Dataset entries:

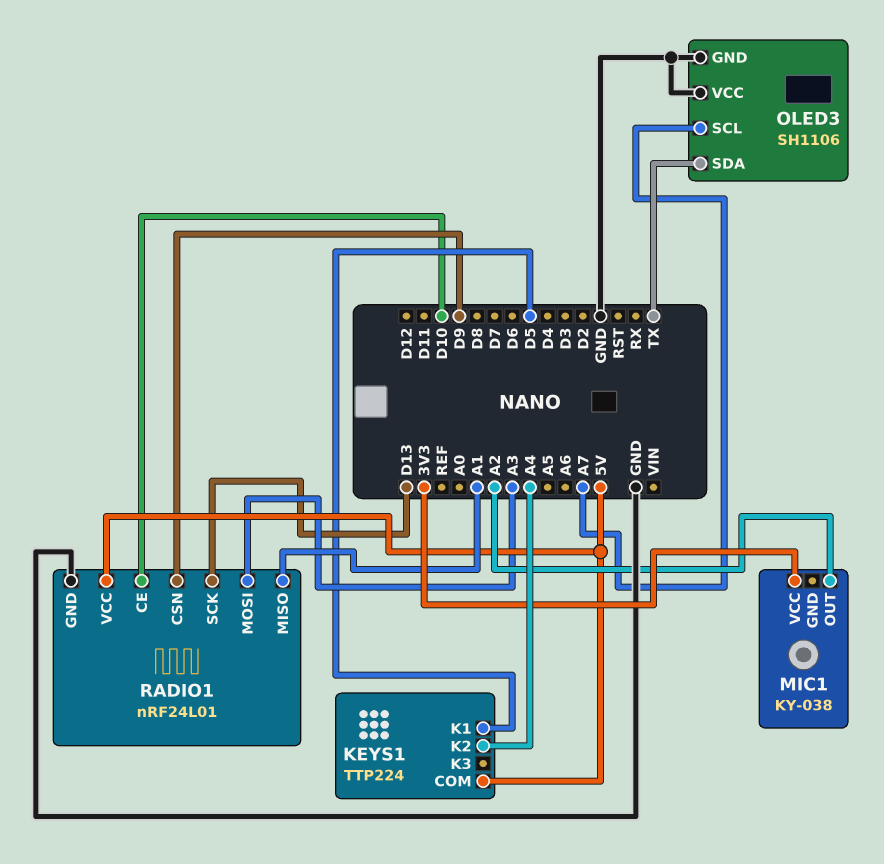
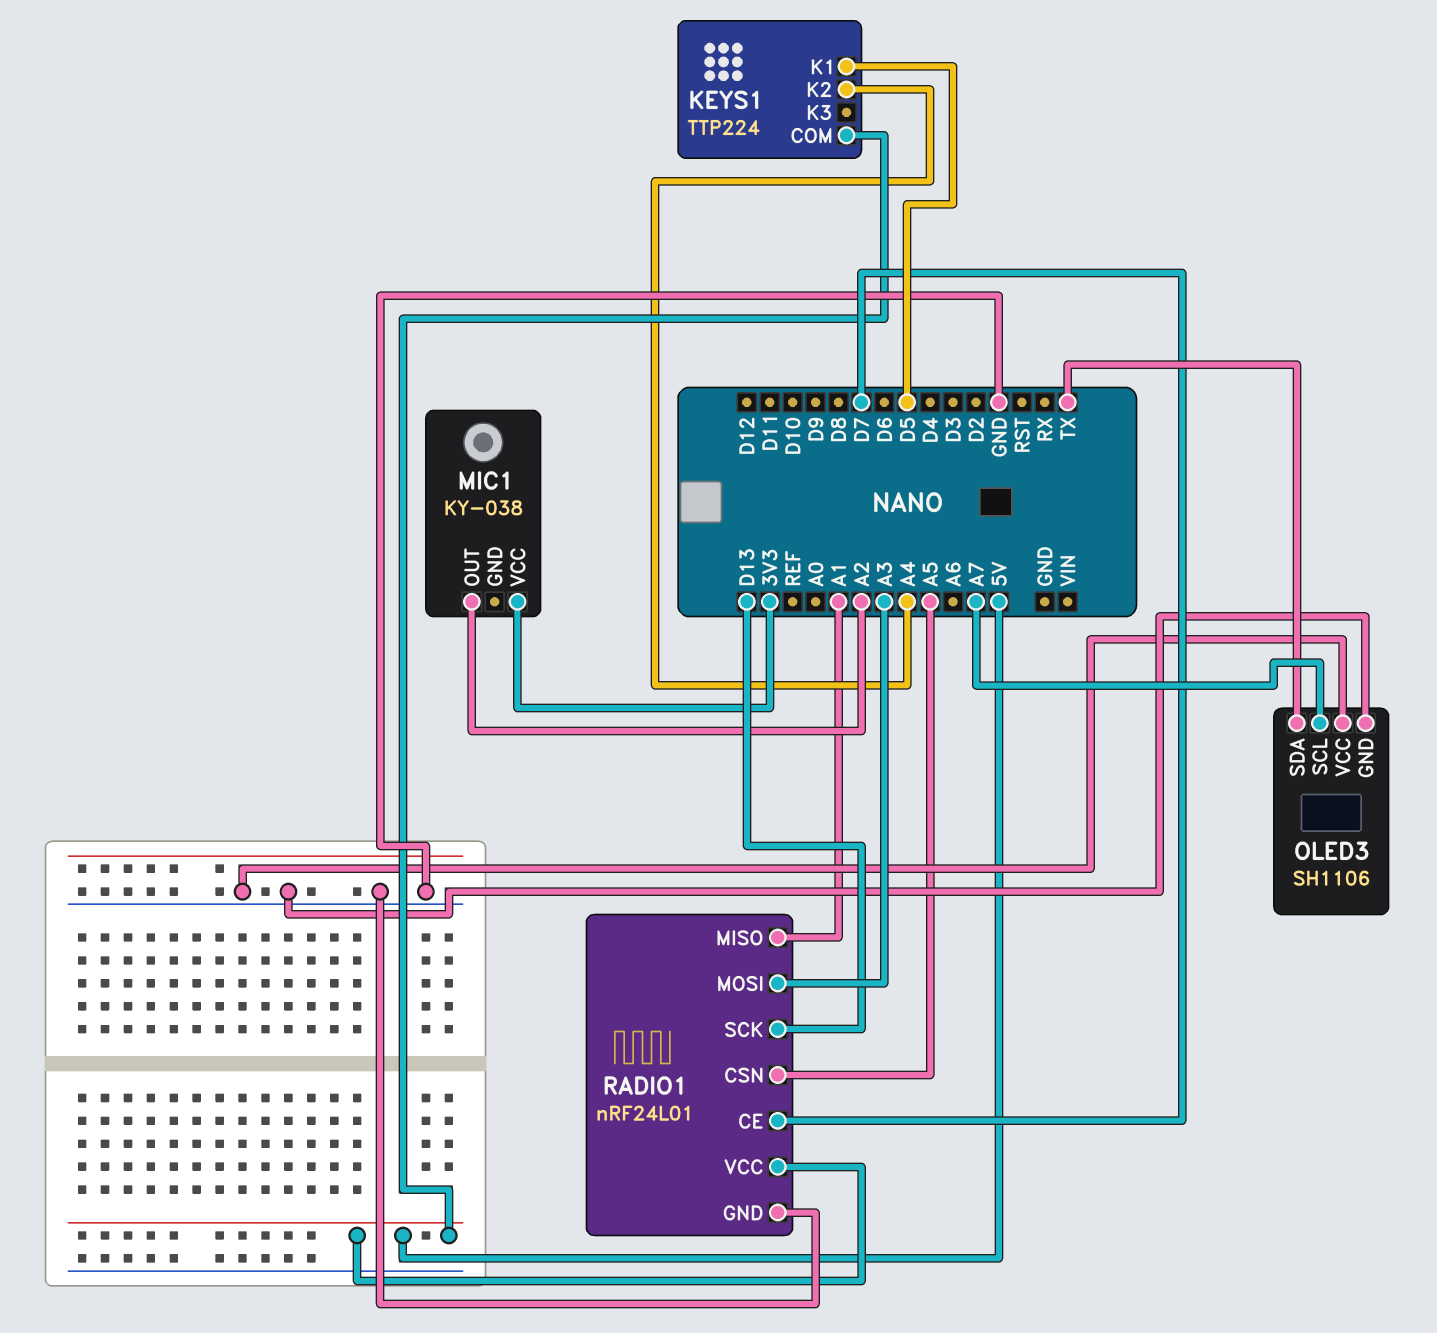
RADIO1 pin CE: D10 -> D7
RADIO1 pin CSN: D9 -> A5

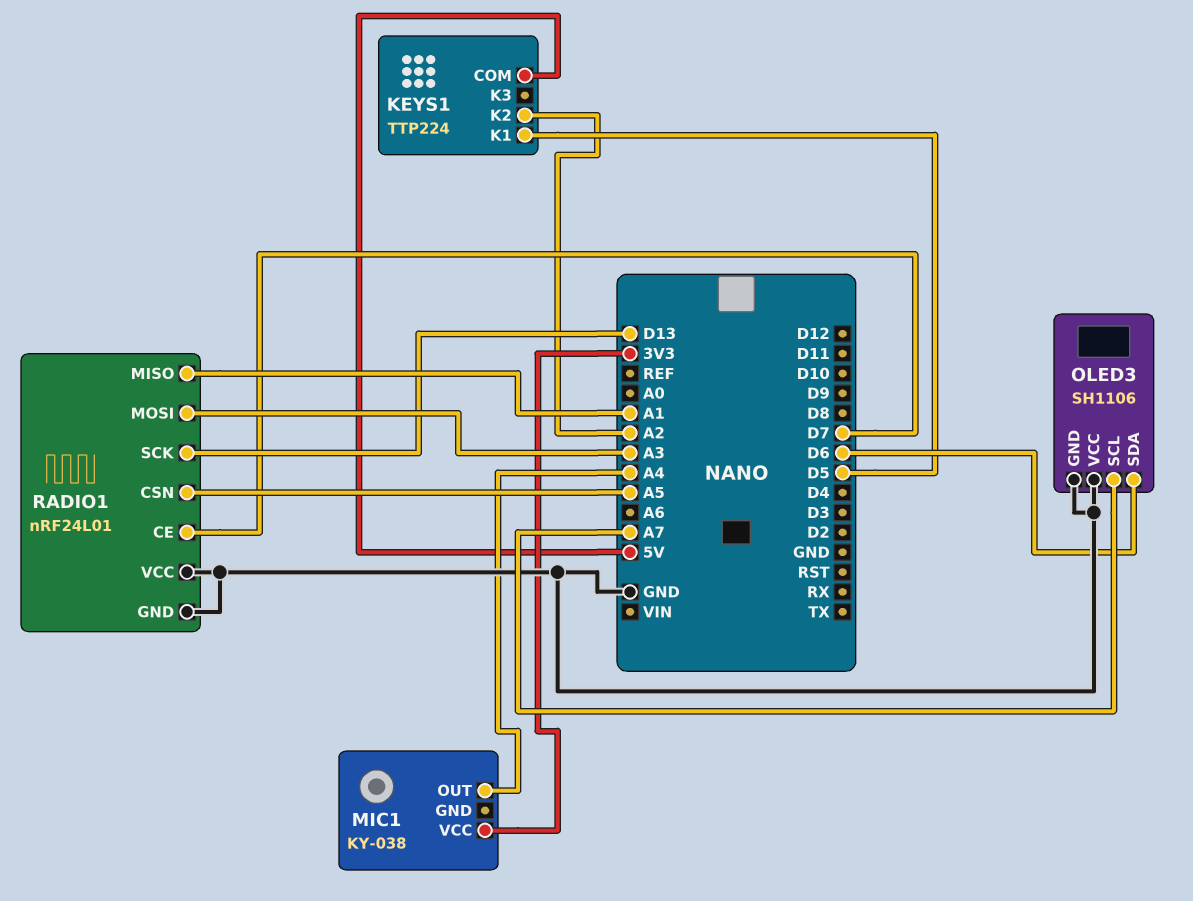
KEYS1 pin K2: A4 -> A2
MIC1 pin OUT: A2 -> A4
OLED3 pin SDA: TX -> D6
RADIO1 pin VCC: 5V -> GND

** The problem **
With the images left out, output all the entries above exactly.

** Your response **
RADIO1 pin CE: D10 -> D7
RADIO1 pin CSN: D9 -> A5

KEYS1 pin K2: A4 -> A2
MIC1 pin OUT: A2 -> A4
OLED3 pin SDA: TX -> D6
RADIO1 pin VCC: 5V -> GND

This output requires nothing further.